_What the exercise asks_.
Repeat all of the data word for word so that only the pictures are missing from the copy.

** Opening Data segment block **

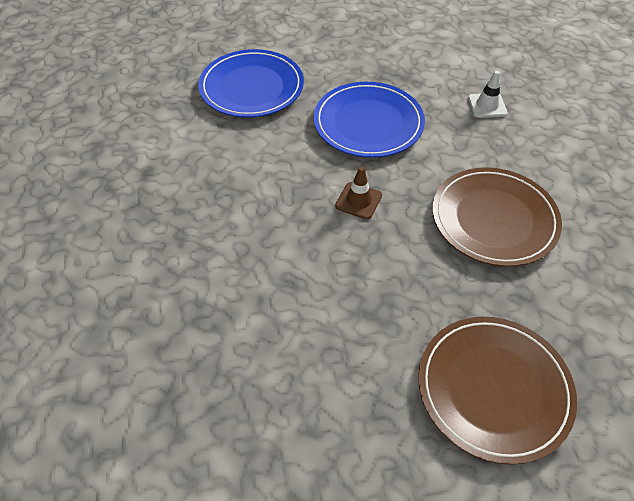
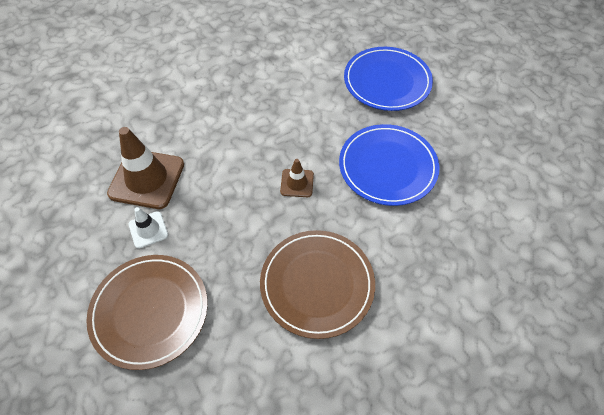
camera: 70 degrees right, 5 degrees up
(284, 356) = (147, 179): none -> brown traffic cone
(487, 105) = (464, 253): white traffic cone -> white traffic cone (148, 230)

** Closing Data segment block **

_Task result_.
camera: 70 degrees right, 5 degrees up
(284, 356) = (147, 179): none -> brown traffic cone
(487, 105) = (464, 253): white traffic cone -> white traffic cone (148, 230)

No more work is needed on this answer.